[Data drawn from a collection]
——————————

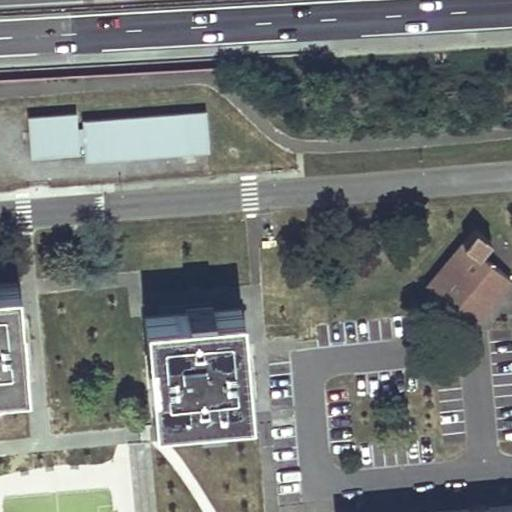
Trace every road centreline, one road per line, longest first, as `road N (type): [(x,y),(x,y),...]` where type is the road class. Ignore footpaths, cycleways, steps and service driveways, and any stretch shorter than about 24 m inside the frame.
road 1 (residential): [(511,178),(0,214)]
road 2 (trunk): [(0,38),(511,4)]
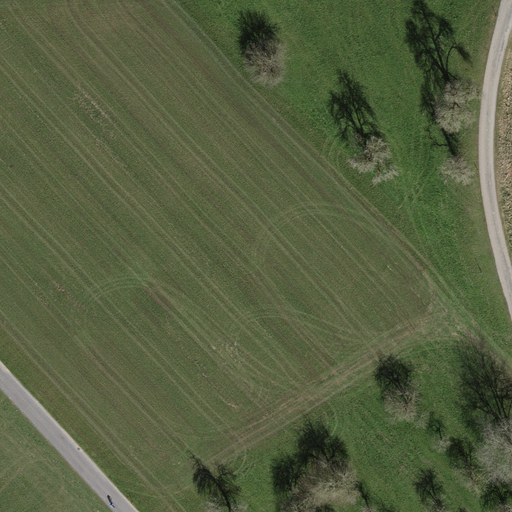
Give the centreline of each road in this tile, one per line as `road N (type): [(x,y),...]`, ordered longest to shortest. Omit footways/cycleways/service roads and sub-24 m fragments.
road 1 (track): [(511,294),(486,154),(507,8)]
road 2 (unclassified): [(0,377),(124,511)]
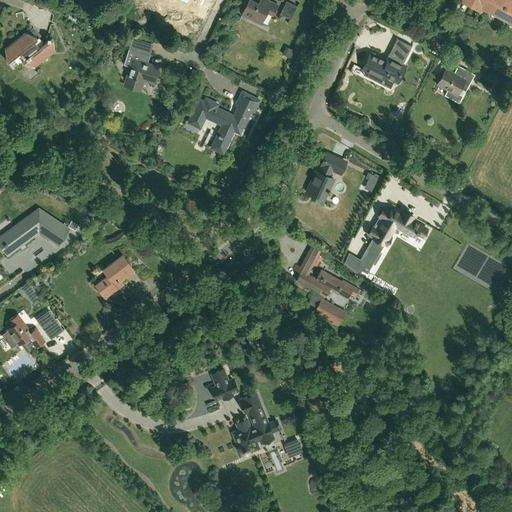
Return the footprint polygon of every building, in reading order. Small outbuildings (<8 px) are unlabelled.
[(272,15),(277,5),(267,0),(261,0),(260,3),(252,0),(248,0),(241,14),(260,23),(265,12),(272,15)] [(506,7),(511,10),(511,0),(466,0),(476,6),(477,3),(482,6),(482,5),(502,15),(506,7)] [(290,19),(296,6),(287,1),(281,14),(290,19)] [(35,67),(55,51),(53,39),(52,38),(42,46),(37,39),(40,36),(33,28),(27,33),(25,32),(5,48),(6,61),(13,69),(22,61),(24,63),(35,67)] [(160,32),(153,33),(154,41),(161,40),(160,32)] [(151,81),(156,67),(143,63),(149,43),(132,38),(124,65),(130,67),(125,84),(139,88),(142,79),(151,81)] [(290,57),(294,50),(286,46),(282,54),(290,57)] [(371,53),(363,69),(370,72),(367,77),(380,83),(382,79),(384,80),(385,77),(385,76),(396,81),(403,66),(402,65),(408,52),(396,46),(391,55),(389,54),(385,60),(371,53)] [(465,88),(473,73),(460,65),(456,73),(446,68),(438,84),(447,88),(444,93),(452,98),(459,85),(465,88)] [(488,90),(491,83),(480,77),(476,84),(488,90)] [(200,121),(203,115),(221,124),(210,146),(222,152),(233,130),(239,132),(249,111),(253,110),(258,99),(241,91),(236,101),(237,105),(233,115),(216,106),(217,104),(205,97),(203,100),(199,98),(190,115),(200,121)] [(306,192),(323,199),(327,191),(328,192),(330,190),(329,189),(334,178),(328,175),(331,168),(340,172),(345,161),(326,153),(321,164),(324,165),(321,172),(316,170),(306,192)] [(366,178),(368,179),(376,182),(378,176),(369,172),(366,178)] [(58,244),(68,228),(38,208),(33,212),(34,213),(28,218),(25,218),(24,219),(24,220),(23,221),(22,221),(20,221),(18,222),(16,224),(14,226),(13,229),(5,234),(4,233),(0,235),(0,245),(7,255),(35,235),(33,234),(37,231),(58,244)] [(390,234),(395,225),(414,236),(416,233),(417,233),(423,237),(427,229),(422,226),(412,220),(414,217),(402,211),(401,213),(392,208),(390,212),(383,208),(378,215),(379,216),(373,227),(372,226),(368,234),(373,237),(378,240),(377,241),(379,242),(379,241),(384,243),(386,245),(391,237),(389,236),(390,234)] [(306,235),(300,227),(294,232),(300,239),(306,235)] [(79,253),(86,259),(92,251),(85,245),(79,253)] [(311,252),(306,261),(312,264),(313,265),(316,267),(321,258),(319,257),(311,252)] [(367,273),(370,268),(359,261),(360,260),(360,259),(349,253),(344,263),(359,274),(362,269),(367,273)] [(118,278),(132,268),(122,255),(103,269),(108,276),(96,284),(104,294),(110,290),(111,292),(114,290),(112,288),(121,281),(118,278)] [(64,260),(60,265),(65,269),(69,264),(64,260)] [(295,265),(293,270),(300,273),(294,284),(309,292),(311,289),(315,291),(308,303),(317,307),(315,310),(334,321),(333,323),(338,325),(346,311),(322,298),(324,295),(325,296),(330,287),(336,291),(336,292),(348,298),(351,293),(355,295),(359,288),(354,286),(342,280),(342,281),(321,269),(316,279),(307,274),(308,272),(302,269),(295,265)] [(38,312),(48,305),(37,290),(27,297),(38,312)] [(51,338),(63,329),(48,310),(36,319),(51,338)] [(44,340),(35,328),(29,332),(19,319),(16,314),(8,320),(12,325),(7,328),(8,330),(1,335),(11,348),(17,343),(19,344),(22,341),(28,337),(35,347),(44,340)] [(212,373),(216,385),(212,387),(217,400),(223,397),(231,394),(238,391),(232,378),(228,380),(223,369),(212,373)] [(257,447),(256,445),(255,440),(261,437),(263,441),(271,438),(270,434),(271,433),(271,432),(267,424),(255,393),(244,398),(244,399),(240,400),(245,412),(249,410),(255,427),(250,429),(247,422),(238,426),(240,430),(233,433),(236,438),(240,448),(241,451),(244,452),(247,451),(257,447)]
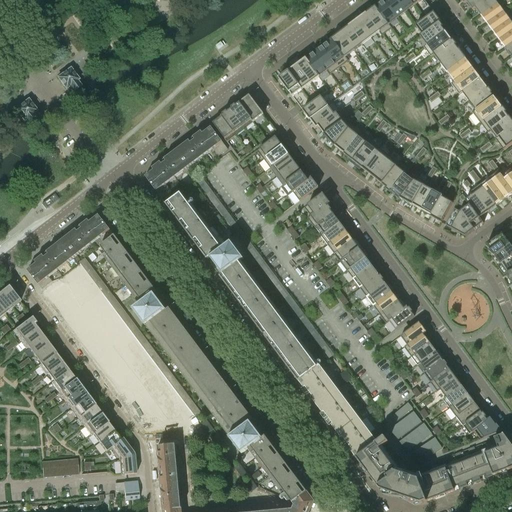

——————————

Aim ▸ Format the data from its first line through the line containing "road 2 (unclassified): [(0,377),(124,511)]" as a JSON list of strings, one string per line. Skip blank lines and leave out the pictures.

Expected answer ▸
[
  "Trace every road centreline, one road per line, longest first, as `road N (type): [(x,y),(x,y),...]` where type is the road class. Ignore footpaths, cycleways, steps and service driveways, and any stretch shorter than about 24 m inside the frame.",
  "road 1 (residential): [(511,178),(0,214)]",
  "road 2 (trunk): [(0,38),(511,4)]",
  "Give the centreline of each road in this tile, one per line as `road N (type): [(x,y),...]`, ordered longest to shortest. Omit footways/cycleways/service roads and sub-24 m fragments.",
  "road 1 (track): [(511,294),(486,154),(507,8)]",
  "road 2 (unclassified): [(0,377),(124,511)]"
]